▶ WHAT TO DO: Set out exactly every line of the entries below, starting at the line that holds "brown plate C11" and stopping after the line that holds "none -> yellow plate L2 level 3".

___ DATA FOR PROCESSING ___

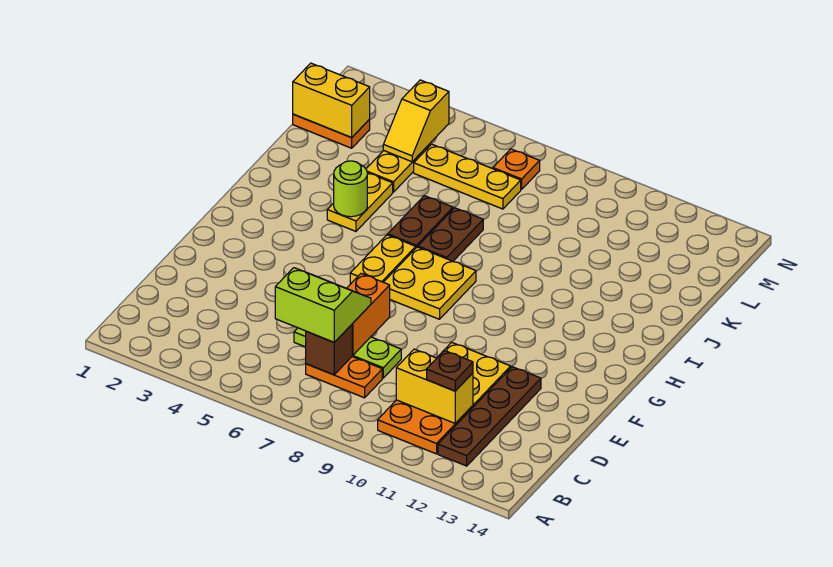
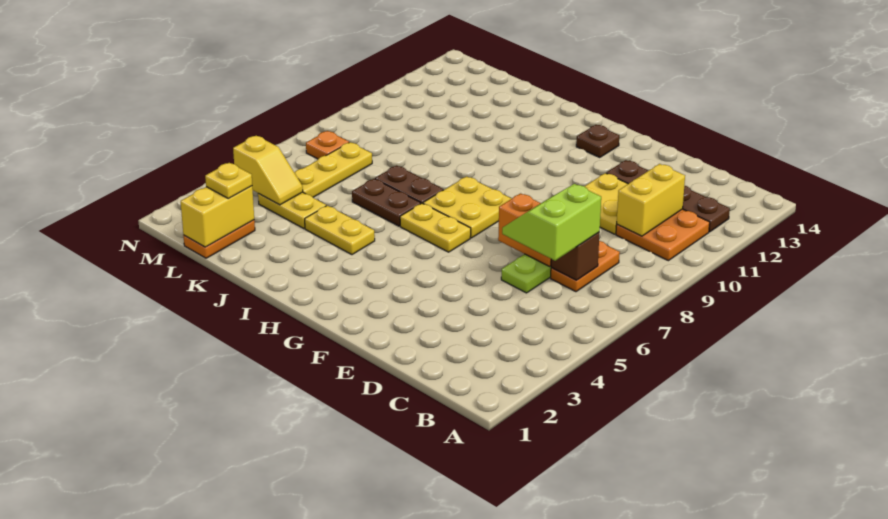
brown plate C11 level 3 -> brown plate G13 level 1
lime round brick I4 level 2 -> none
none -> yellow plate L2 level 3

___
___ DATA FOR PROCESSING ___

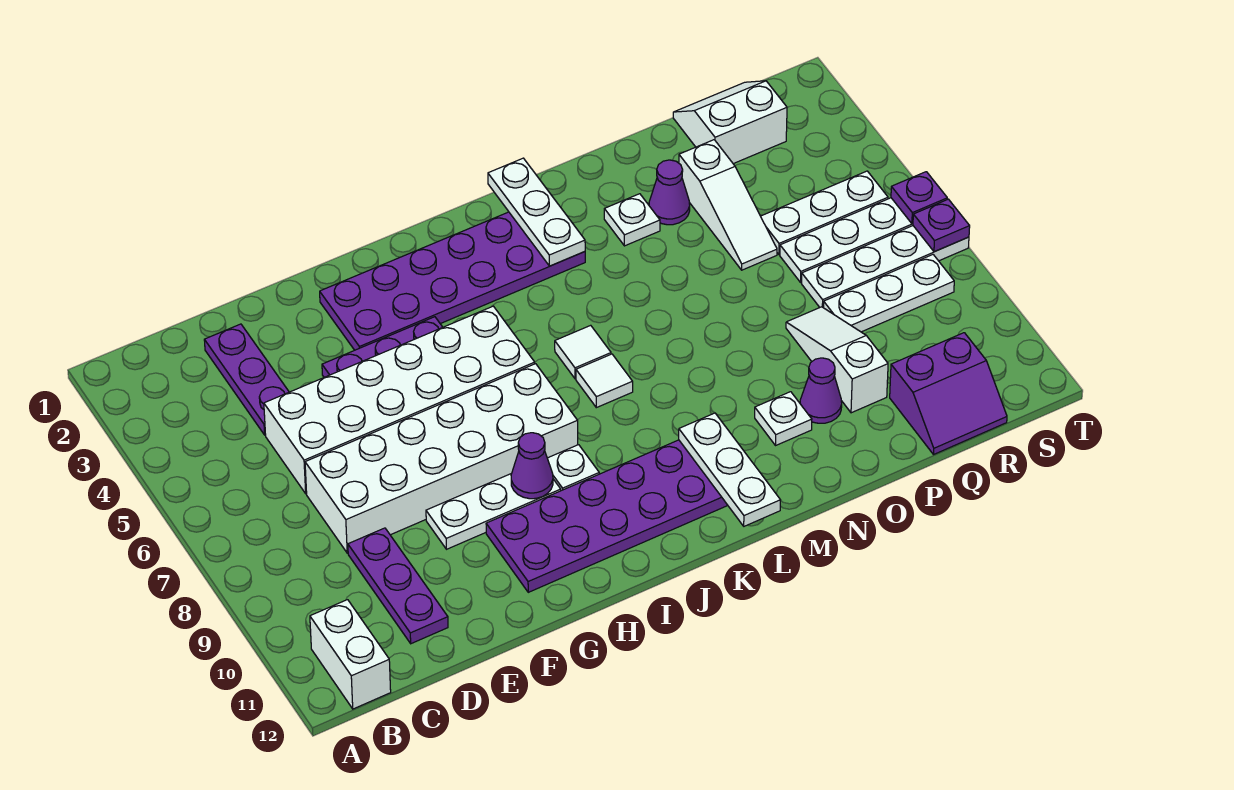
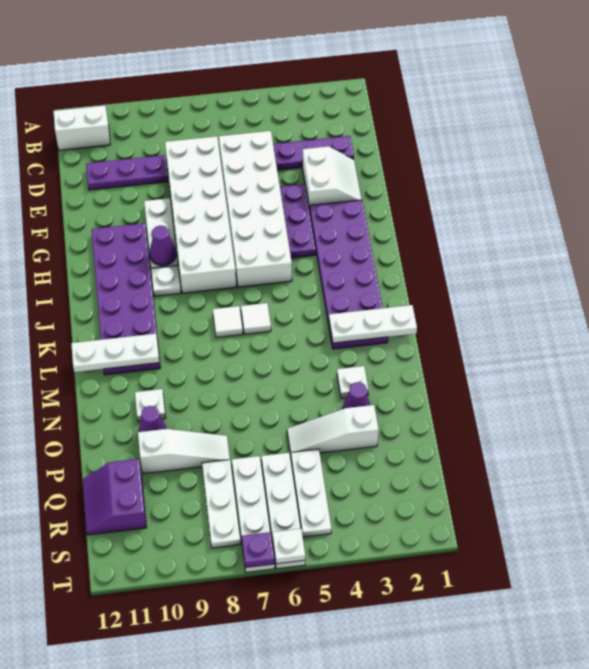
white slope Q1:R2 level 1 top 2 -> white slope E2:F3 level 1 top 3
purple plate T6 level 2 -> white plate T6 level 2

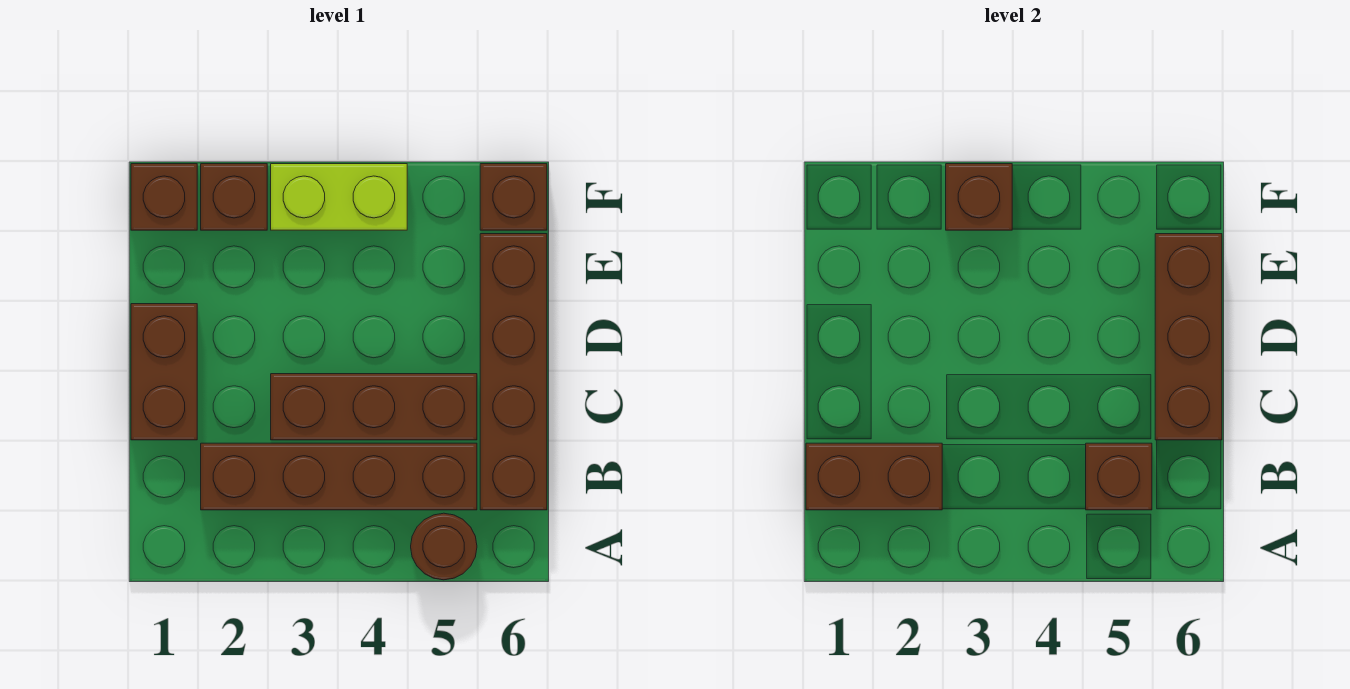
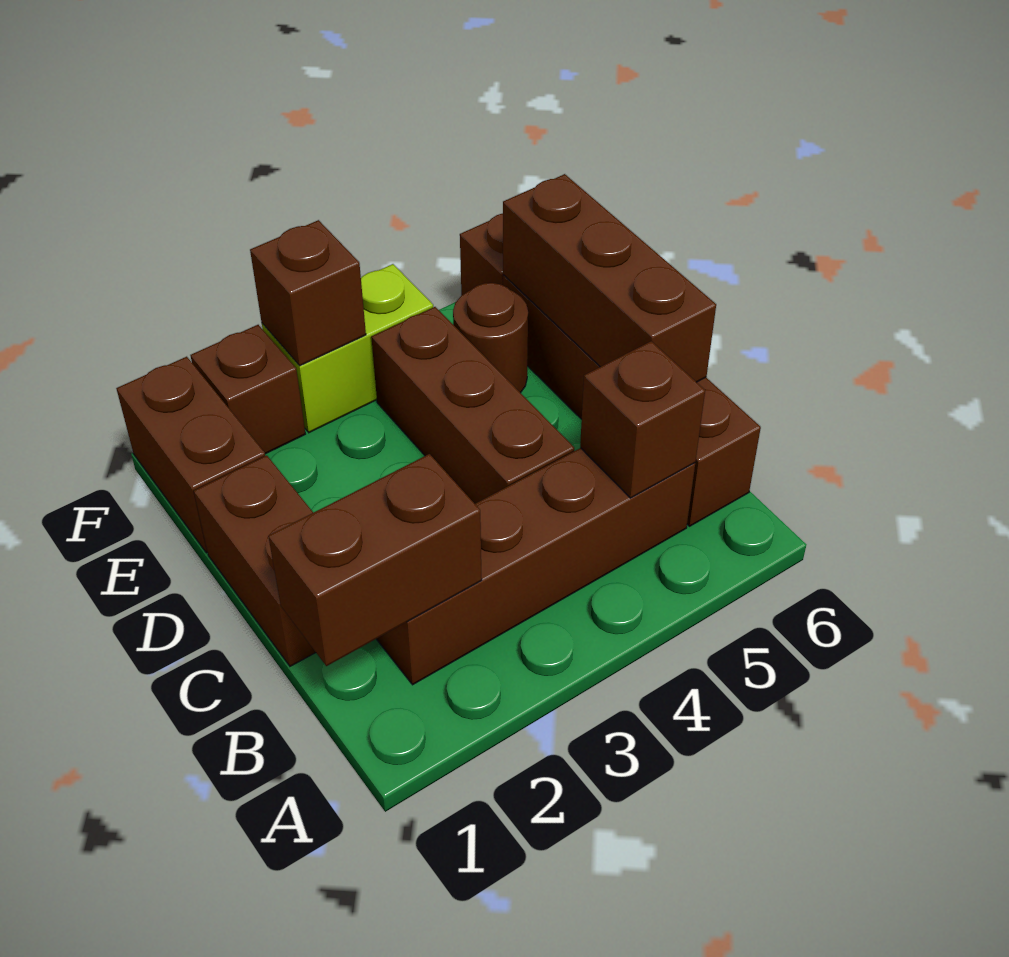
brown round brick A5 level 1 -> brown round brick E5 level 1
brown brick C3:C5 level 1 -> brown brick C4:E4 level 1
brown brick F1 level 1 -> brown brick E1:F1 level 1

___

▶ SOLUTION FOR THIS PROBLEM:
brown plate C11 level 3 -> brown plate G13 level 1
lime round brick I4 level 2 -> none
none -> yellow plate L2 level 3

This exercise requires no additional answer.